→ Task prompt: List the lines of this listing that hold the word "green".

→ Data shown:
★ ★ ★

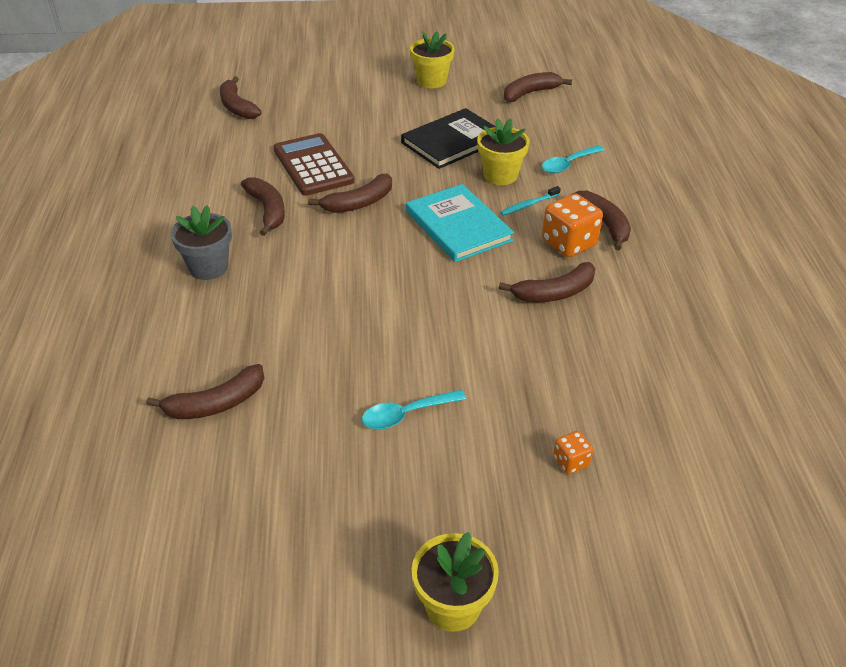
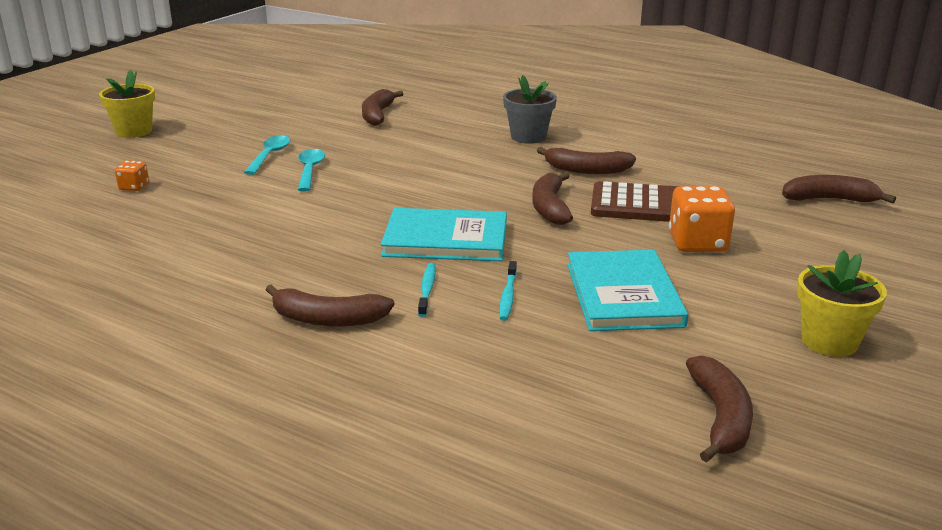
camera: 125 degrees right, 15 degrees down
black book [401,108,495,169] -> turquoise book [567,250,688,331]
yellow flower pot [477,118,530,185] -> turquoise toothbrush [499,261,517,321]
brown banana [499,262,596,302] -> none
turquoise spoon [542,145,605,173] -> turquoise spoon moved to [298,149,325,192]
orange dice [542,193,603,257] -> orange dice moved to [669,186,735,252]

★ ★ ★

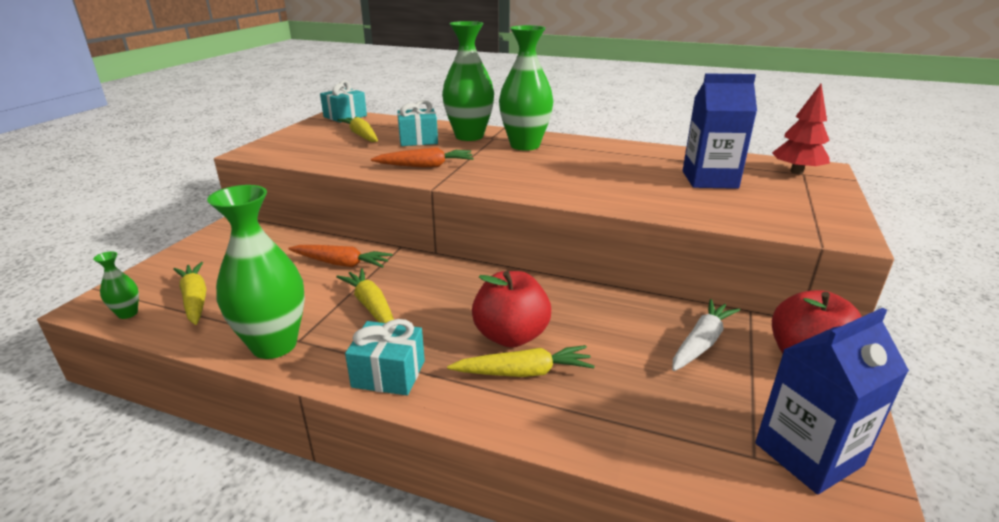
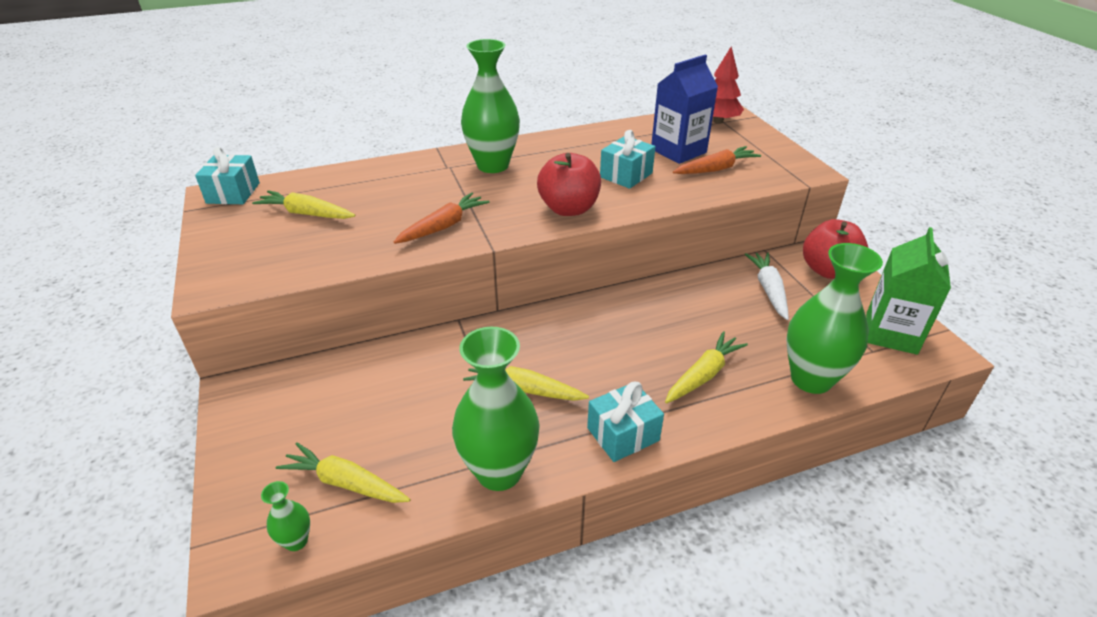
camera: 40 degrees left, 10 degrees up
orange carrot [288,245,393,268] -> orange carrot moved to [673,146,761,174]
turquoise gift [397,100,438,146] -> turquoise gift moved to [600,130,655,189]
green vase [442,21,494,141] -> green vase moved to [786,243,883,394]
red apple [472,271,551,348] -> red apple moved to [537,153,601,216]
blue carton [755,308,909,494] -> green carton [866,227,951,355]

★ ★ ★

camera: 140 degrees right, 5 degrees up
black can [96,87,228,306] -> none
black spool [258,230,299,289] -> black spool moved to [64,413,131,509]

★ ★ ★

→ Problem solution:
green vase [442,21,494,141] -> green vase moved to [786,243,883,394]
blue carton [755,308,909,494] -> green carton [866,227,951,355]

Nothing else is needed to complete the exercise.